= Directions for this task =
Please repeat, precisely as written, only the lines from the one containing "RFID1 pin RST: A3 -> B9" through the last line of the records below, pictures omitted.

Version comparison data

★ ★ ★ ★ ★ ★ ★

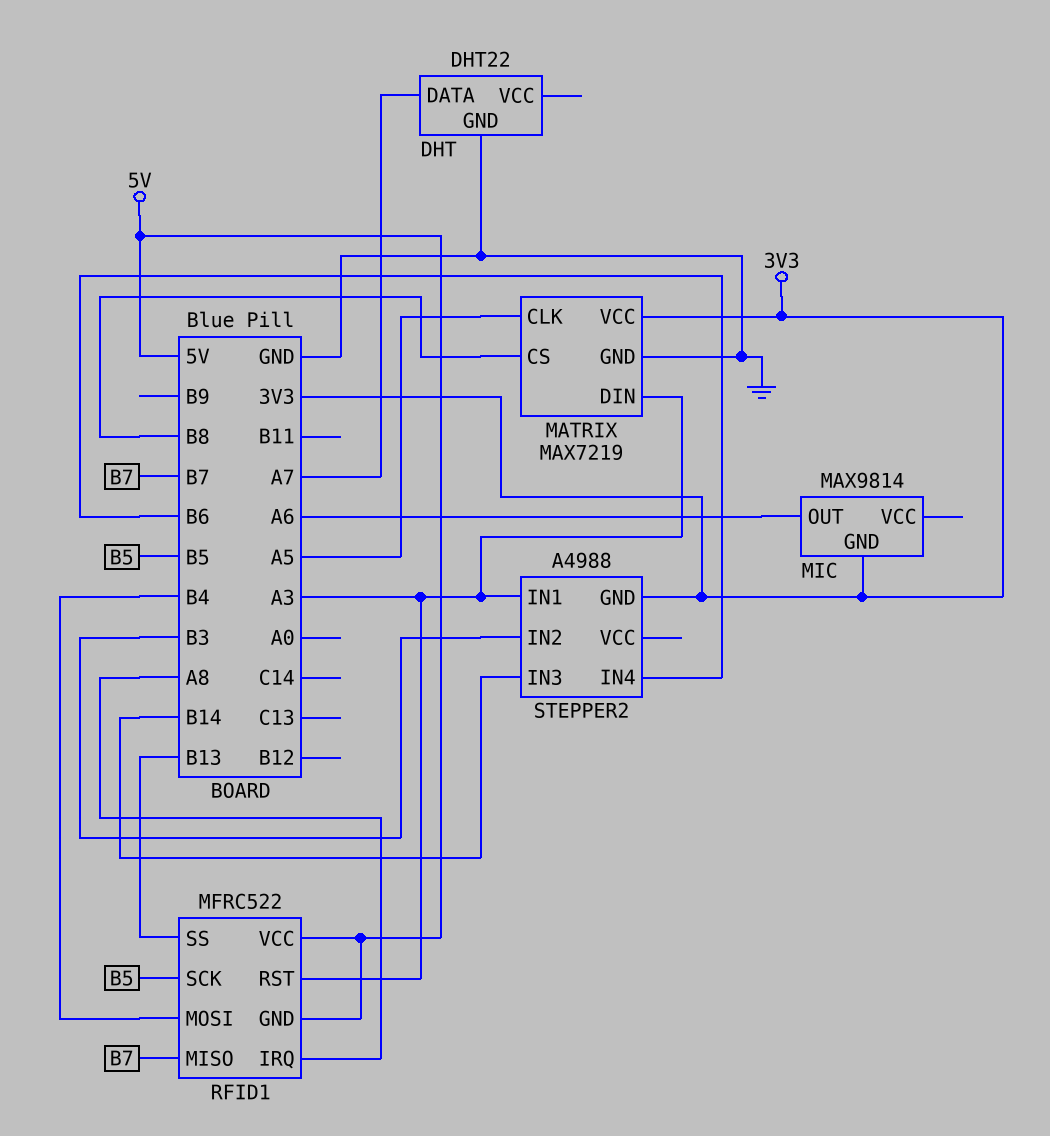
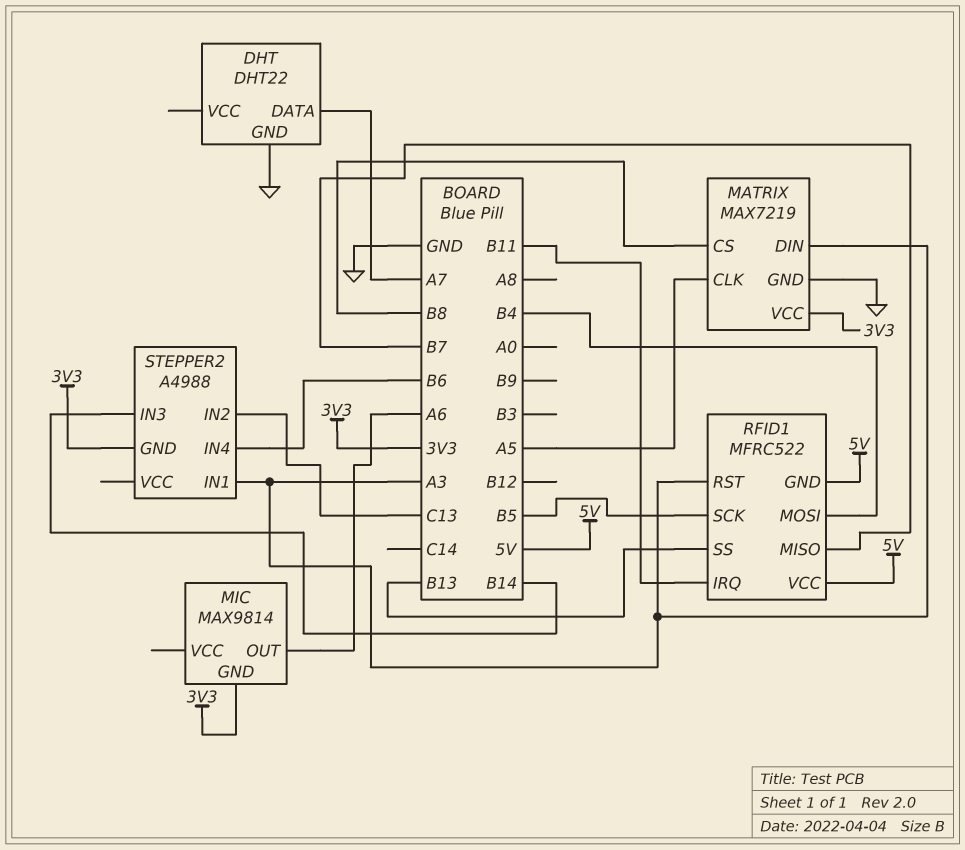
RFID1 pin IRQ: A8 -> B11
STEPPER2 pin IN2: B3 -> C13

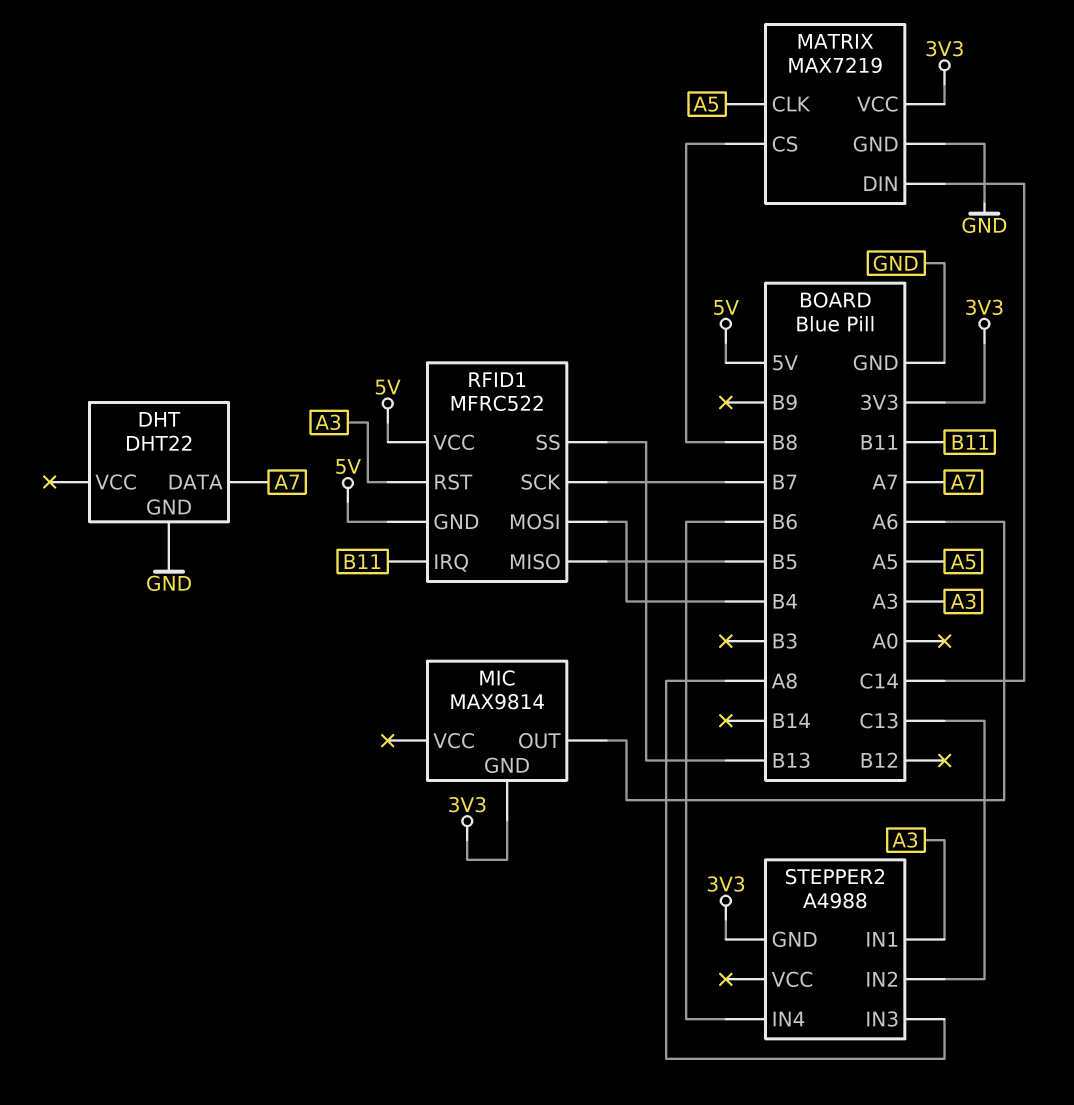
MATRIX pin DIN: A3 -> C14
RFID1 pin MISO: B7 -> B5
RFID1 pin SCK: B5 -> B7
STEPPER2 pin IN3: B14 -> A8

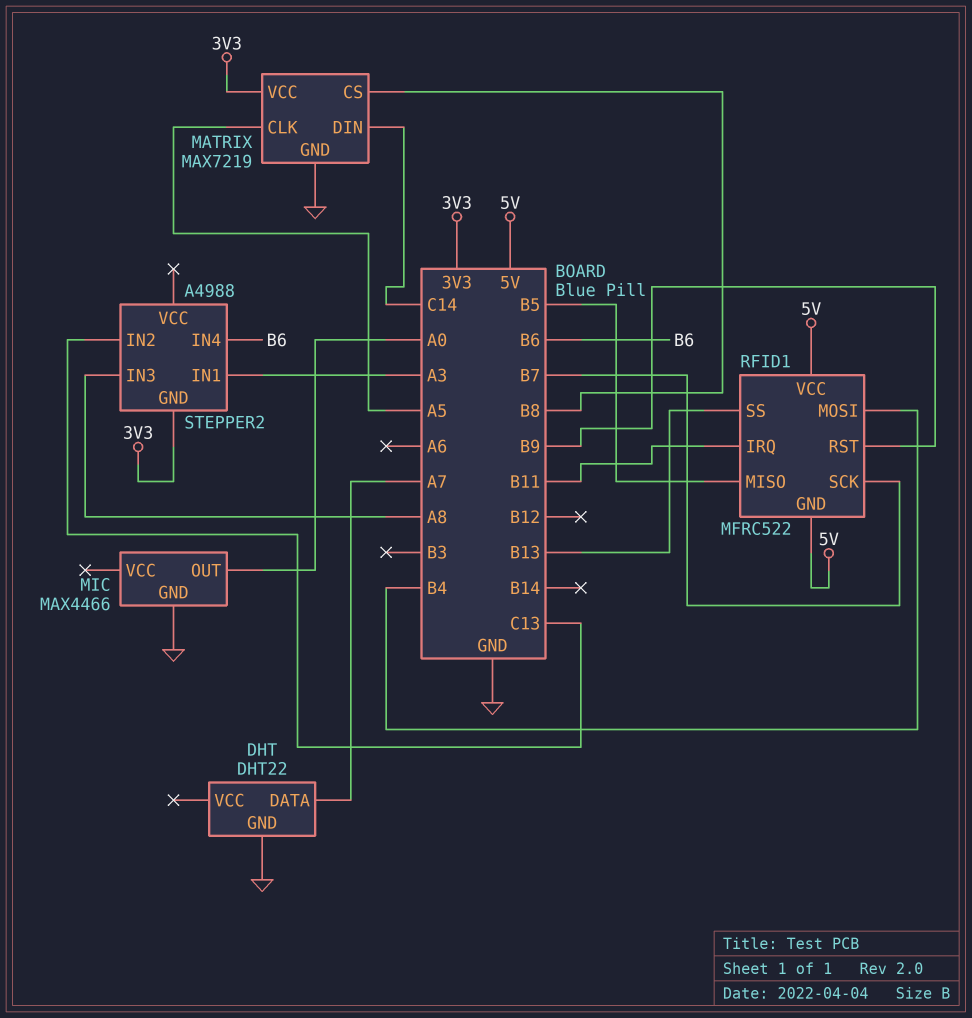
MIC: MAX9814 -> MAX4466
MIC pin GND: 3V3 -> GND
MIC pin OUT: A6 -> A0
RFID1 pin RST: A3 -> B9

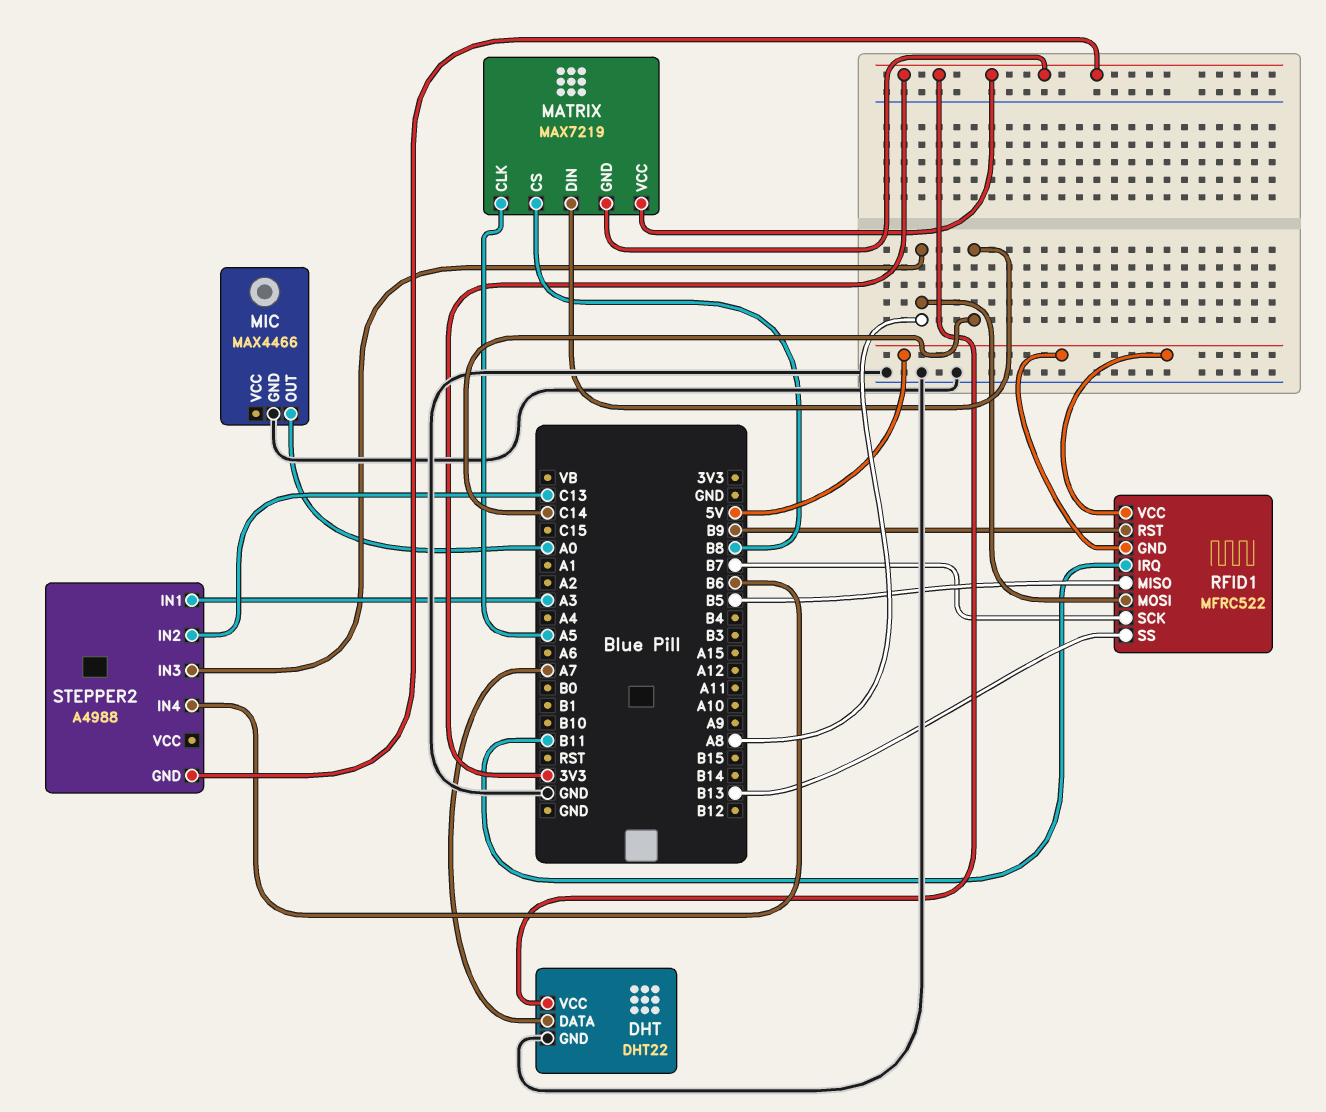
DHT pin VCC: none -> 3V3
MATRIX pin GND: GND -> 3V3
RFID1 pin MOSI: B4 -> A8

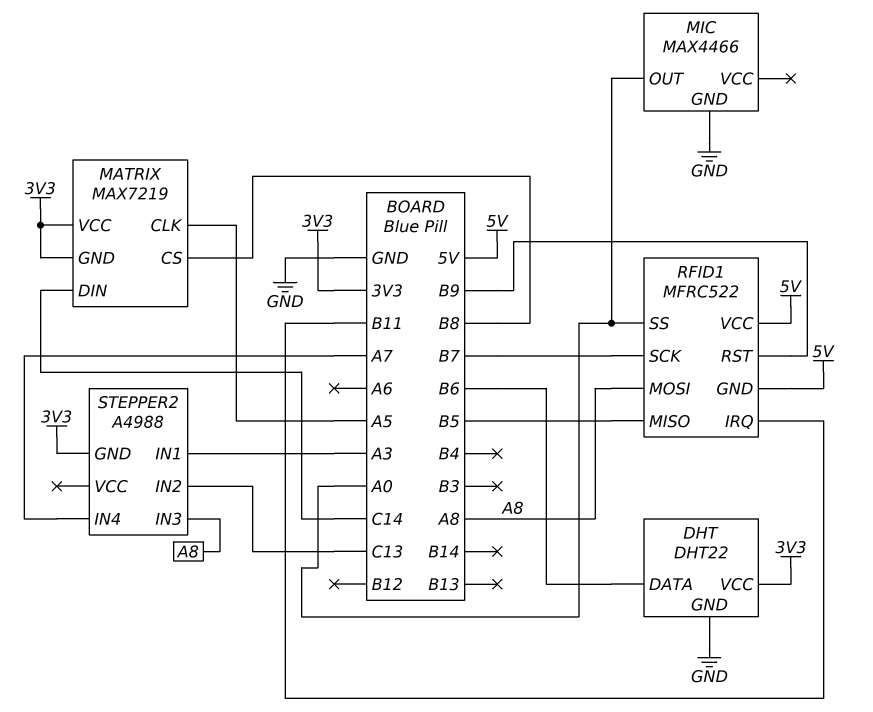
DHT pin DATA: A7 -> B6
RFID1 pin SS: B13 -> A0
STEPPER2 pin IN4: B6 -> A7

★ ★ ★ ★ ★ ★ ★

= Answer section =
RFID1 pin RST: A3 -> B9

DHT pin VCC: none -> 3V3
MATRIX pin GND: GND -> 3V3
RFID1 pin MOSI: B4 -> A8

DHT pin DATA: A7 -> B6
RFID1 pin SS: B13 -> A0
STEPPER2 pin IN4: B6 -> A7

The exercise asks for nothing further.